Sağlanan veriler.
++++++++

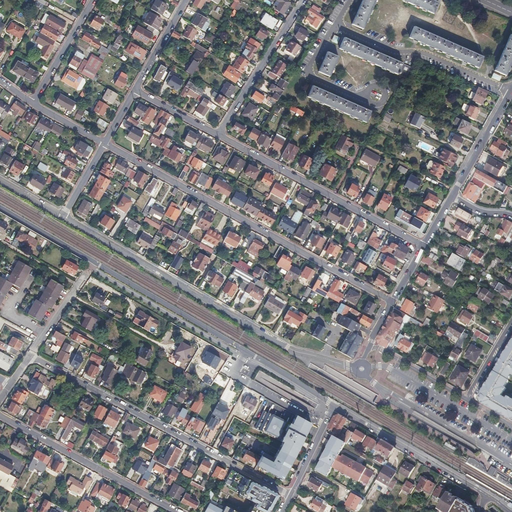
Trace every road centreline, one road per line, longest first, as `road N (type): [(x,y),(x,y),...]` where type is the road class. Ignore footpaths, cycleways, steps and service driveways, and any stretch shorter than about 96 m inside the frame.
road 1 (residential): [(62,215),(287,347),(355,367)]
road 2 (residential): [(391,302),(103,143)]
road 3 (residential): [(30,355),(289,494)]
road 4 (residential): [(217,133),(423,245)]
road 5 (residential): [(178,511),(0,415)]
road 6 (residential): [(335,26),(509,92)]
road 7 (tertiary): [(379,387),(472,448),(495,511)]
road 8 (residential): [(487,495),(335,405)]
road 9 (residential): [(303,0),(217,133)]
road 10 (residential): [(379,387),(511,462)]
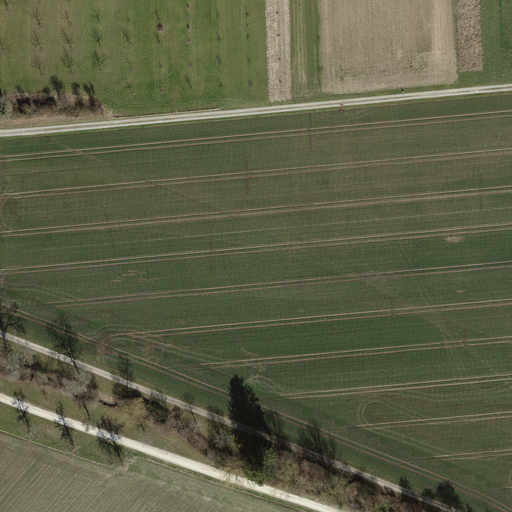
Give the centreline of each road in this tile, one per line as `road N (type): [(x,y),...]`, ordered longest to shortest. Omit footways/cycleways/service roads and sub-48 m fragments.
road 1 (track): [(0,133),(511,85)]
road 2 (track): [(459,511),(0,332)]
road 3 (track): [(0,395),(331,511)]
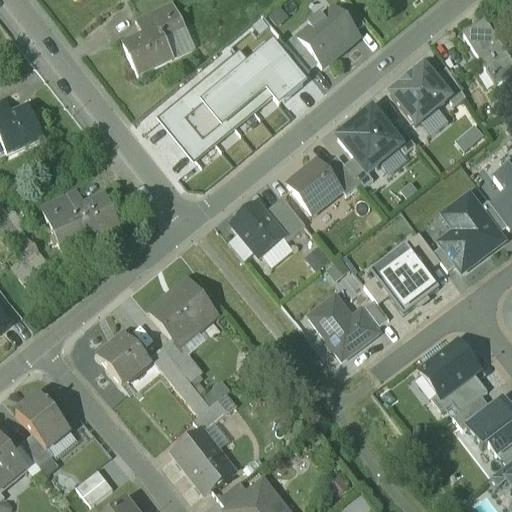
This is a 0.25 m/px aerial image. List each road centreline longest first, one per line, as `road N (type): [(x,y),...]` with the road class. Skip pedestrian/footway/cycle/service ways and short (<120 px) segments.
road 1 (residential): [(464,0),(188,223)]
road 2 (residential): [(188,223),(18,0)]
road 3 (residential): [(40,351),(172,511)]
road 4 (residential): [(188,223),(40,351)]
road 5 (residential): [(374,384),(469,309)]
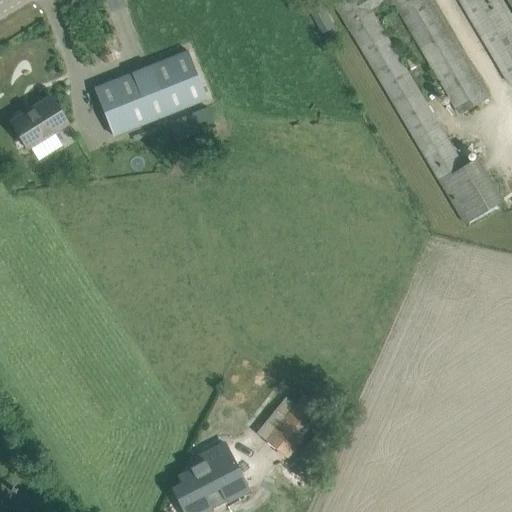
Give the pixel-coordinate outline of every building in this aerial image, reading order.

++++++++

Görev tanımı. Yukarıdaki verilerin tamamını, her satır bir dize olacak şekilde JSON listesi olarak veriniz. Boş satırları almayınız, resimleri de cevaba katmayınız.

Alıştırmanın cevabı.
[
  "Trace every road centreline, one road per line, longest first, as `road N (type): [(x,y),(x,y),...]` where type is the road class. Ignore footpaths, cycleways, steps and service driveways, and any stretch shorter than about 96 m inside the frame.",
  "road 1 (residential): [(62,215),(287,347),(355,367)]",
  "road 2 (residential): [(391,302),(103,143)]",
  "road 3 (residential): [(30,355),(289,494)]",
  "road 4 (residential): [(217,133),(423,245)]",
  "road 5 (residential): [(178,511),(0,415)]",
  "road 6 (residential): [(335,26),(509,92)]",
  "road 7 (tertiary): [(379,387),(472,448),(495,511)]",
  "road 8 (residential): [(487,495),(335,405)]",
  "road 9 (residential): [(303,0),(217,133)]",
  "road 10 (residential): [(379,387),(511,462)]",
  "Give the centreline of each road in this tile, one per line as `road N (type): [(x,y),...]`, ordered longest to shortest. Omit footways/cycleways/service roads and sub-48 m fragments.",
  "road 1 (track): [(0,133),(511,85)]",
  "road 2 (track): [(459,511),(0,332)]",
  "road 3 (track): [(0,395),(331,511)]",
  "This is a 0.25 m/px aerial image. List each road centreline longest first, one per line, as `road N (type): [(x,y),...]` with the road class. Skip pedestrian/footway/cycle/service ways and short (<120 px) segments.",
  "road 1 (residential): [(464,0),(188,223)]",
  "road 2 (residential): [(188,223),(18,0)]",
  "road 3 (residential): [(40,351),(172,511)]",
  "road 4 (residential): [(188,223),(40,351)]",
  "road 5 (residential): [(374,384),(469,309)]",
  "Give the pixel-coordinate outline of every building in this aerial image, reading order."
]